[[ Data listing open ]]

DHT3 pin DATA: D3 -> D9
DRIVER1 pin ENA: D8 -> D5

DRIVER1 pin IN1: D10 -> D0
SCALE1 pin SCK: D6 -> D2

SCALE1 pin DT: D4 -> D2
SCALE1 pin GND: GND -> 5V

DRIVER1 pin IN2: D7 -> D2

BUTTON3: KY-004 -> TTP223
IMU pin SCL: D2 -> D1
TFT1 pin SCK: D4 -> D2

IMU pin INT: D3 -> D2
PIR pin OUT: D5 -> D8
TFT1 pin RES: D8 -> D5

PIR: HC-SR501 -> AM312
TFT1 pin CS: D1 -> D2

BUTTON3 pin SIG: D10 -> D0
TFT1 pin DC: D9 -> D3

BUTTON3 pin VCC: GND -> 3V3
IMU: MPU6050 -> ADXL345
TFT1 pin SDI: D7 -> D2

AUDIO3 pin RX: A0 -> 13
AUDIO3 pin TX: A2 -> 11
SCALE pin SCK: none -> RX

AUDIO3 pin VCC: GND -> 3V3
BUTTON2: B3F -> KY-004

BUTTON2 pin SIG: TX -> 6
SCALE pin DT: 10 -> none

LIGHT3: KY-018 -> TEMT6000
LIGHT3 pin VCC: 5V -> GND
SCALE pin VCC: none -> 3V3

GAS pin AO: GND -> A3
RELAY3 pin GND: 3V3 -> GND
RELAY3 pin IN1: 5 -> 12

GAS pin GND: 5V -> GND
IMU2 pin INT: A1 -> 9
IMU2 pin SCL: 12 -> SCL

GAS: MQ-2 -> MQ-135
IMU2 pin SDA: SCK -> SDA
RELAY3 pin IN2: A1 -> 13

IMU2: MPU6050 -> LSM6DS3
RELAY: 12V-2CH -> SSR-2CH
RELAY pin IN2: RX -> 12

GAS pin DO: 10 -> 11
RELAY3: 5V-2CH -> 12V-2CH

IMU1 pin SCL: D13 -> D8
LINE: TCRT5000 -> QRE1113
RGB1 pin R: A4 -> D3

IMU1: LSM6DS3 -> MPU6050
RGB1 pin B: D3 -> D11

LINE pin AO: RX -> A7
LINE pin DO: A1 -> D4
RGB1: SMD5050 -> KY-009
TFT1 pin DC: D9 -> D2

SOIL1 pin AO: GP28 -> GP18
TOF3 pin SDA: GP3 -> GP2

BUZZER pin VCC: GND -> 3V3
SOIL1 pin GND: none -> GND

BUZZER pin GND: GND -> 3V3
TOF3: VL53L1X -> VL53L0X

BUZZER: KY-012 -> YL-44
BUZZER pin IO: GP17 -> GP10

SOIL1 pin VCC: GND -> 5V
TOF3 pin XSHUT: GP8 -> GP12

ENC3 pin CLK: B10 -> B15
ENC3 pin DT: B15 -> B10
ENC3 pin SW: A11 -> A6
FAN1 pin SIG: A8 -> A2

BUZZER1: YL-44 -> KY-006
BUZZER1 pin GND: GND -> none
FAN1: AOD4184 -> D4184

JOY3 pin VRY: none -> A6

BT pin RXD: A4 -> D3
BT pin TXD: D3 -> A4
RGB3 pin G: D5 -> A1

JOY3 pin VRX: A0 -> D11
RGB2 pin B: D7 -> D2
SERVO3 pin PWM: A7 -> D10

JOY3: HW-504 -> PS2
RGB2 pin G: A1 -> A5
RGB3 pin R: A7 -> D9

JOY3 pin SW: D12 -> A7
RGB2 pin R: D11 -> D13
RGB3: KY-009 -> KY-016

[[ Data listing closed ]]

_Task prompt_. Exactly reproduce every record.

_Task response_.
DHT3 pin DATA: D3 -> D9
DRIVER1 pin ENA: D8 -> D5

DRIVER1 pin IN1: D10 -> D0
SCALE1 pin SCK: D6 -> D2

SCALE1 pin DT: D4 -> D2
SCALE1 pin GND: GND -> 5V

DRIVER1 pin IN2: D7 -> D2

BUTTON3: KY-004 -> TTP223
IMU pin SCL: D2 -> D1
TFT1 pin SCK: D4 -> D2

IMU pin INT: D3 -> D2
PIR pin OUT: D5 -> D8
TFT1 pin RES: D8 -> D5

PIR: HC-SR501 -> AM312
TFT1 pin CS: D1 -> D2

BUTTON3 pin SIG: D10 -> D0
TFT1 pin DC: D9 -> D3

BUTTON3 pin VCC: GND -> 3V3
IMU: MPU6050 -> ADXL345
TFT1 pin SDI: D7 -> D2

AUDIO3 pin RX: A0 -> 13
AUDIO3 pin TX: A2 -> 11
SCALE pin SCK: none -> RX

AUDIO3 pin VCC: GND -> 3V3
BUTTON2: B3F -> KY-004

BUTTON2 pin SIG: TX -> 6
SCALE pin DT: 10 -> none

LIGHT3: KY-018 -> TEMT6000
LIGHT3 pin VCC: 5V -> GND
SCALE pin VCC: none -> 3V3

GAS pin AO: GND -> A3
RELAY3 pin GND: 3V3 -> GND
RELAY3 pin IN1: 5 -> 12

GAS pin GND: 5V -> GND
IMU2 pin INT: A1 -> 9
IMU2 pin SCL: 12 -> SCL

GAS: MQ-2 -> MQ-135
IMU2 pin SDA: SCK -> SDA
RELAY3 pin IN2: A1 -> 13

IMU2: MPU6050 -> LSM6DS3
RELAY: 12V-2CH -> SSR-2CH
RELAY pin IN2: RX -> 12

GAS pin DO: 10 -> 11
RELAY3: 5V-2CH -> 12V-2CH

IMU1 pin SCL: D13 -> D8
LINE: TCRT5000 -> QRE1113
RGB1 pin R: A4 -> D3

IMU1: LSM6DS3 -> MPU6050
RGB1 pin B: D3 -> D11

LINE pin AO: RX -> A7
LINE pin DO: A1 -> D4
RGB1: SMD5050 -> KY-009
TFT1 pin DC: D9 -> D2

SOIL1 pin AO: GP28 -> GP18
TOF3 pin SDA: GP3 -> GP2

BUZZER pin VCC: GND -> 3V3
SOIL1 pin GND: none -> GND

BUZZER pin GND: GND -> 3V3
TOF3: VL53L1X -> VL53L0X

BUZZER: KY-012 -> YL-44
BUZZER pin IO: GP17 -> GP10

SOIL1 pin VCC: GND -> 5V
TOF3 pin XSHUT: GP8 -> GP12

ENC3 pin CLK: B10 -> B15
ENC3 pin DT: B15 -> B10
ENC3 pin SW: A11 -> A6
FAN1 pin SIG: A8 -> A2

BUZZER1: YL-44 -> KY-006
BUZZER1 pin GND: GND -> none
FAN1: AOD4184 -> D4184

JOY3 pin VRY: none -> A6

BT pin RXD: A4 -> D3
BT pin TXD: D3 -> A4
RGB3 pin G: D5 -> A1

JOY3 pin VRX: A0 -> D11
RGB2 pin B: D7 -> D2
SERVO3 pin PWM: A7 -> D10

JOY3: HW-504 -> PS2
RGB2 pin G: A1 -> A5
RGB3 pin R: A7 -> D9

JOY3 pin SW: D12 -> A7
RGB2 pin R: D11 -> D13
RGB3: KY-009 -> KY-016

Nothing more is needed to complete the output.